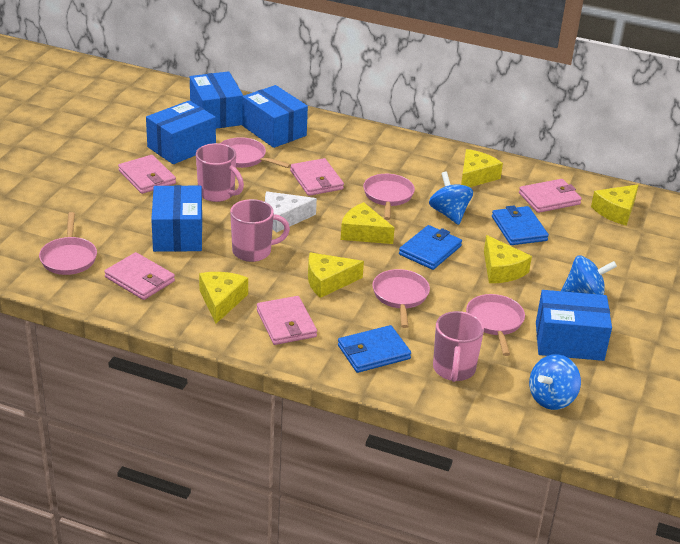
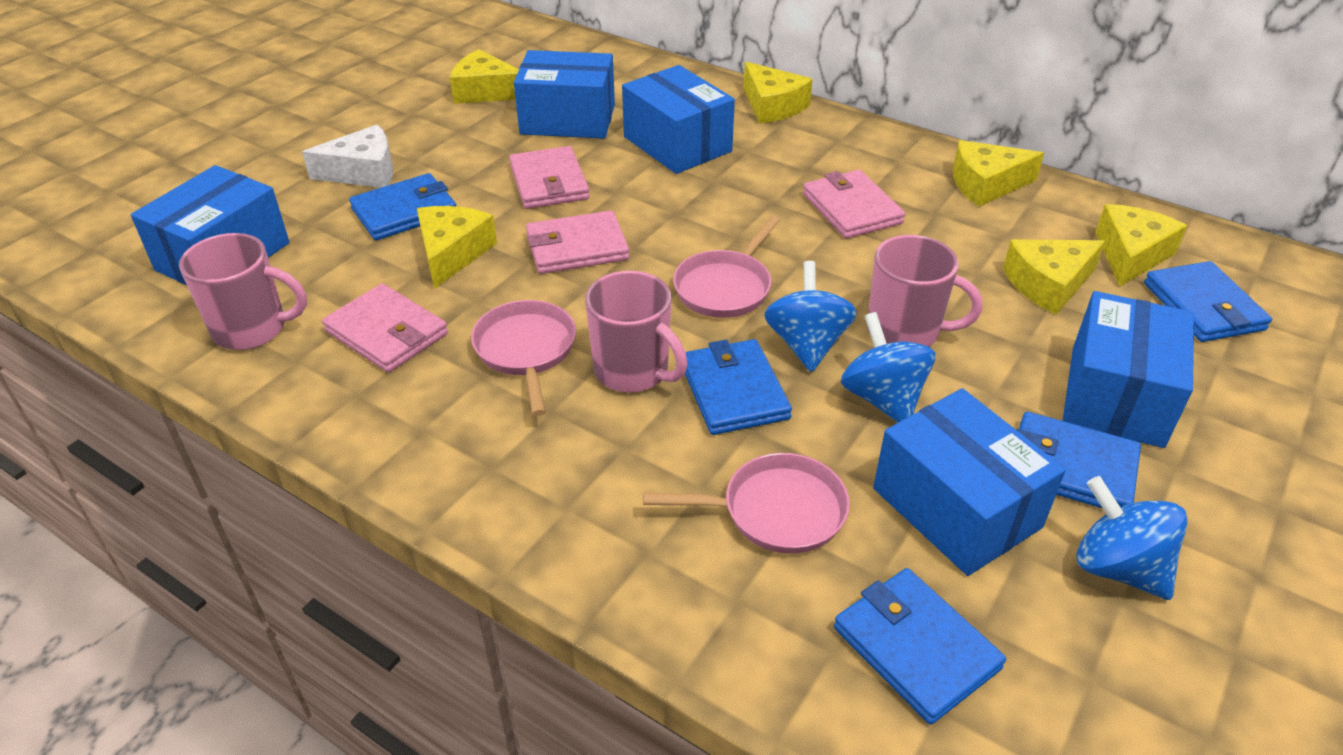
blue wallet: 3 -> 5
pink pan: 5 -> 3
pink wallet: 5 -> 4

********************

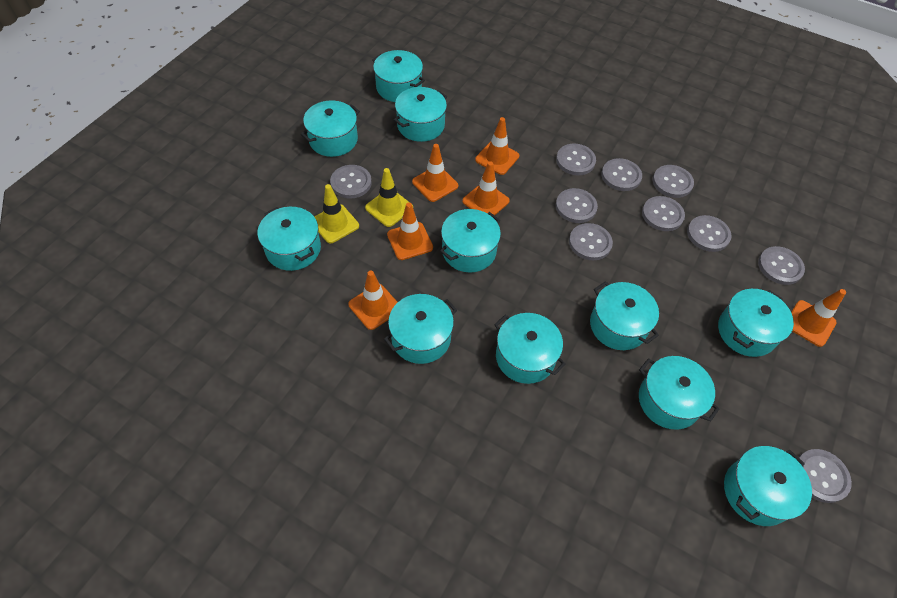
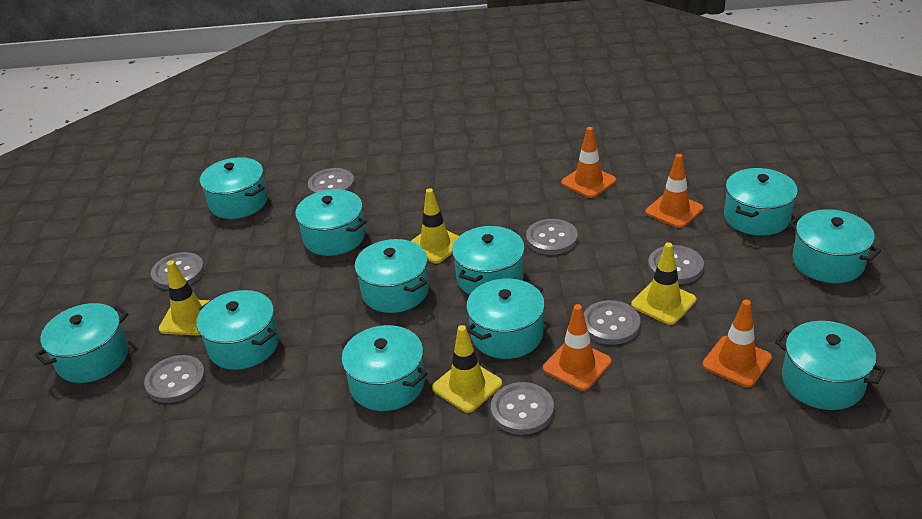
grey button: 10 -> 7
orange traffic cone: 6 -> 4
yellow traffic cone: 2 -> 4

********************

■ **Exercise requirements**: Wherever a line above contains "cone", copy that line.

■ **Output**:
orange traffic cone: 6 -> 4
yellow traffic cone: 2 -> 4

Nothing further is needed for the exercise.